- _Exercise brief_
Your copy should run exactly from the line containing "none -> blue brick G6 level 1" to the last line of the entries below, and it should include no pictures.

(Beginning of Source data)

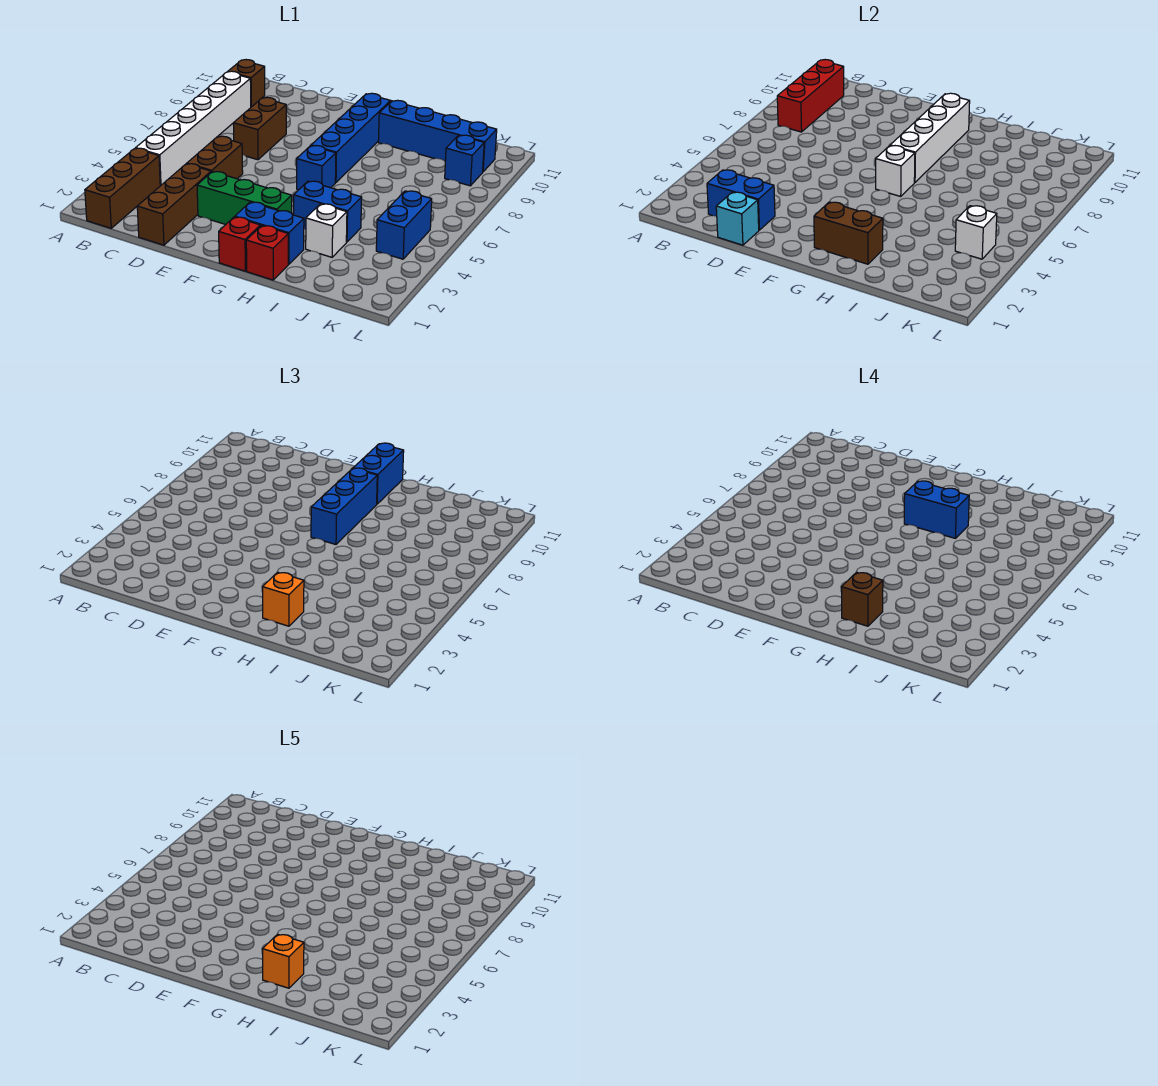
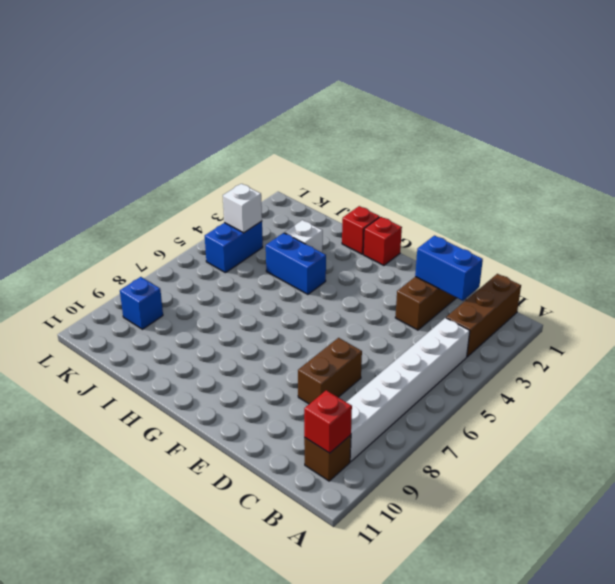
red brick B10 level 2 -> red brick B8:B10 level 2
none -> brown brick D4:D5 level 1
none -> green brick E3:G3 level 1
none -> blue brick G2:H2 level 1
none -> blue brick G6 level 1

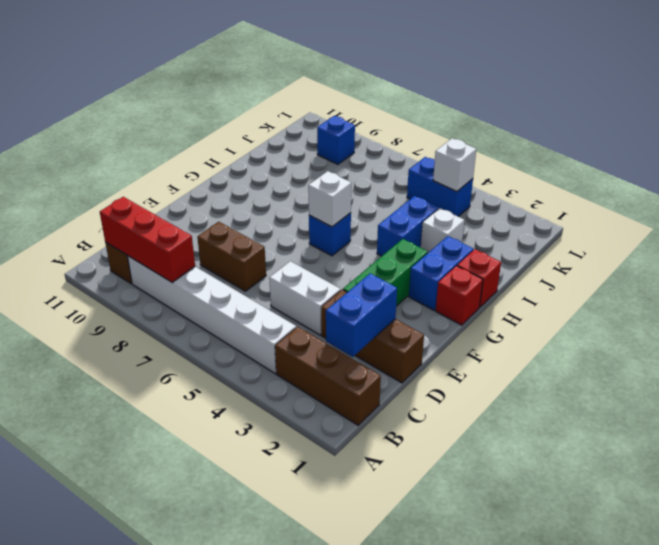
white brick D4:D5 level 1 -> brown brick D4:D5 level 1
none -> blue brick G7:G10 level 1
none -> blue brick H10:K10 level 1
none -> cyan brick D1 level 2
none -> brown brick G2:H2 level 2

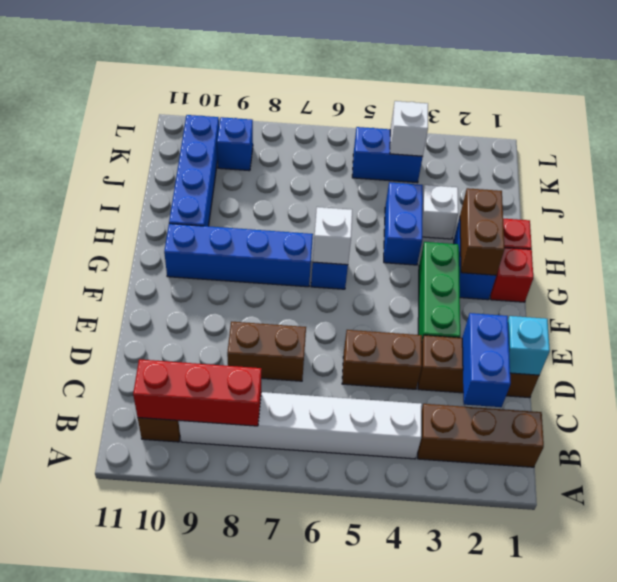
none -> white brick G7:G10 level 2
none -> blue brick G7:G9 level 3
none -> blue brick G10:G11 level 3
none -> orange brick H2 level 3

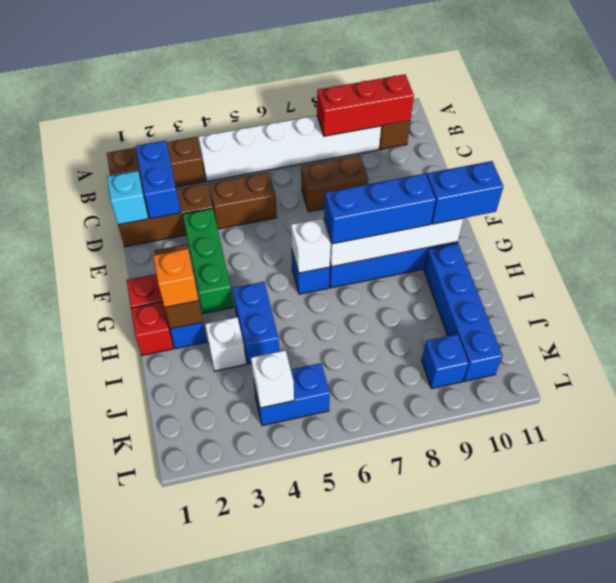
none -> blue brick G8:H8 level 4
none -> brown brick H2 level 4
none -> orange brick H2 level 5

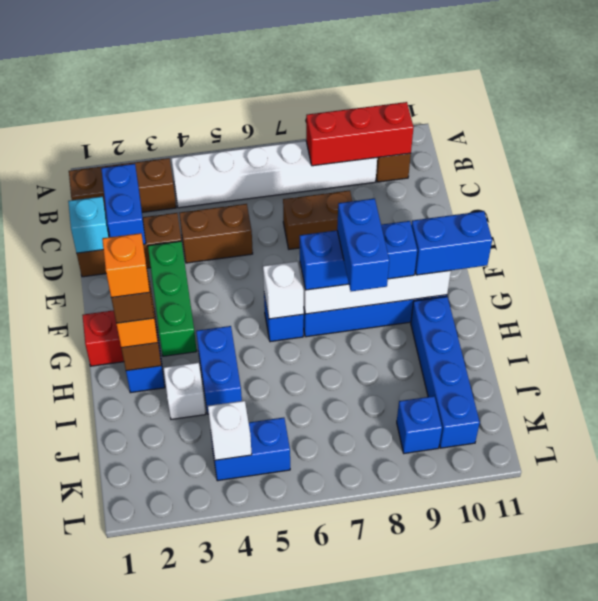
none -> red brick H1 level 1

(End of Source data)

- _Expected output_
none -> blue brick G6 level 1

white brick D4:D5 level 1 -> brown brick D4:D5 level 1
none -> blue brick G7:G10 level 1
none -> blue brick H10:K10 level 1
none -> cyan brick D1 level 2
none -> brown brick G2:H2 level 2

none -> white brick G7:G10 level 2
none -> blue brick G7:G9 level 3
none -> blue brick G10:G11 level 3
none -> orange brick H2 level 3

none -> blue brick G8:H8 level 4
none -> brown brick H2 level 4
none -> orange brick H2 level 5

none -> red brick H1 level 1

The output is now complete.